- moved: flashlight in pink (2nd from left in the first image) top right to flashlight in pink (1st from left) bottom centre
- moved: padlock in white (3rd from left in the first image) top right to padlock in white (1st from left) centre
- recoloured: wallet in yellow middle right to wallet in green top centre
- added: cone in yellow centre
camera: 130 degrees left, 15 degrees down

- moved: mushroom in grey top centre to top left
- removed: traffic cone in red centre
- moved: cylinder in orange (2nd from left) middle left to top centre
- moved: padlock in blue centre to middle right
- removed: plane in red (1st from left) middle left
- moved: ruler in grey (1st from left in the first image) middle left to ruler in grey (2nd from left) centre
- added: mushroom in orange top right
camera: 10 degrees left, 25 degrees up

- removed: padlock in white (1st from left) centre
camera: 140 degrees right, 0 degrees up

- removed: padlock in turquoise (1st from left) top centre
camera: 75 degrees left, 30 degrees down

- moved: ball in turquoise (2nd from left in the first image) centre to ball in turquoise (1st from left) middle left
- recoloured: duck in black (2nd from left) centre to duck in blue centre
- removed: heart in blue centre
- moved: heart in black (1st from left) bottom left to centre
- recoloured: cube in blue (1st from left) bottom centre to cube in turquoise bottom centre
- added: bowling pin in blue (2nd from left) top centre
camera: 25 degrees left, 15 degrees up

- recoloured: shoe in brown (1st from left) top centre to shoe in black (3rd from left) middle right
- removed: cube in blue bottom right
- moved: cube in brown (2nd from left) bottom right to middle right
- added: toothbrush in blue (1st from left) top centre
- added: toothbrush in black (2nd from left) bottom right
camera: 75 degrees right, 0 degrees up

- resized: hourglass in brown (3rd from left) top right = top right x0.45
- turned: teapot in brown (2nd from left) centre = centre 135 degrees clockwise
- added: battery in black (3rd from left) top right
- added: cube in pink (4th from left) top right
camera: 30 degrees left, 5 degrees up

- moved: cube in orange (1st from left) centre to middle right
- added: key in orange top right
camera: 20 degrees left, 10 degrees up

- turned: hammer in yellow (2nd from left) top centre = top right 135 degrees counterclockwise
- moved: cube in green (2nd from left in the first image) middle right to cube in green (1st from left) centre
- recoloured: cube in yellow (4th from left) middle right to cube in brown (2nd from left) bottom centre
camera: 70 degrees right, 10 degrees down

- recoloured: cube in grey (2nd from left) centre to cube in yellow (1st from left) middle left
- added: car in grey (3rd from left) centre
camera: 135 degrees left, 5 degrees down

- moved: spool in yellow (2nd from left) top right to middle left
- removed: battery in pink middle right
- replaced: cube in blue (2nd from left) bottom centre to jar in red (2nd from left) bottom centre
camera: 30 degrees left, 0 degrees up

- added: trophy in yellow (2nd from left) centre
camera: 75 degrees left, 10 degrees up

Prompt: Transcribe every record above exactly.

Expected output:
- moved: flashlight in pink (2nd from left in the first image) top right to flashlight in pink (1st from left) bottom centre
- moved: padlock in white (3rd from left in the first image) top right to padlock in white (1st from left) centre
- recoloured: wallet in yellow middle right to wallet in green top centre
- added: cone in yellow centre
camera: 130 degrees left, 15 degrees down

- moved: mushroom in grey top centre to top left
- removed: traffic cone in red centre
- moved: cylinder in orange (2nd from left) middle left to top centre
- moved: padlock in blue centre to middle right
- removed: plane in red (1st from left) middle left
- moved: ruler in grey (1st from left in the first image) middle left to ruler in grey (2nd from left) centre
- added: mushroom in orange top right
camera: 10 degrees left, 25 degrees up

- removed: padlock in white (1st from left) centre
camera: 140 degrees right, 0 degrees up

- removed: padlock in turquoise (1st from left) top centre
camera: 75 degrees left, 30 degrees down

- moved: ball in turquoise (2nd from left in the first image) centre to ball in turquoise (1st from left) middle left
- recoloured: duck in black (2nd from left) centre to duck in blue centre
- removed: heart in blue centre
- moved: heart in black (1st from left) bottom left to centre
- recoloured: cube in blue (1st from left) bottom centre to cube in turquoise bottom centre
- added: bowling pin in blue (2nd from left) top centre
camera: 25 degrees left, 15 degrees up

- recoloured: shoe in brown (1st from left) top centre to shoe in black (3rd from left) middle right
- removed: cube in blue bottom right
- moved: cube in brown (2nd from left) bottom right to middle right
- added: toothbrush in blue (1st from left) top centre
- added: toothbrush in black (2nd from left) bottom right
camera: 75 degrees right, 0 degrees up

- resized: hourglass in brown (3rd from left) top right = top right x0.45
- turned: teapot in brown (2nd from left) centre = centre 135 degrees clockwise
- added: battery in black (3rd from left) top right
- added: cube in pink (4th from left) top right
camera: 30 degrees left, 5 degrees up

- moved: cube in orange (1st from left) centre to middle right
- added: key in orange top right
camera: 20 degrees left, 10 degrees up

- turned: hammer in yellow (2nd from left) top centre = top right 135 degrees counterclockwise
- moved: cube in green (2nd from left in the first image) middle right to cube in green (1st from left) centre
- recoloured: cube in yellow (4th from left) middle right to cube in brown (2nd from left) bottom centre
camera: 70 degrees right, 10 degrees down

- recoloured: cube in grey (2nd from left) centre to cube in yellow (1st from left) middle left
- added: car in grey (3rd from left) centre
camera: 135 degrees left, 5 degrees down

- moved: spool in yellow (2nd from left) top right to middle left
- removed: battery in pink middle right
- replaced: cube in blue (2nd from left) bottom centre to jar in red (2nd from left) bottom centre
camera: 30 degrees left, 0 degrees up

- added: trophy in yellow (2nd from left) centre
camera: 75 degrees left, 10 degrees up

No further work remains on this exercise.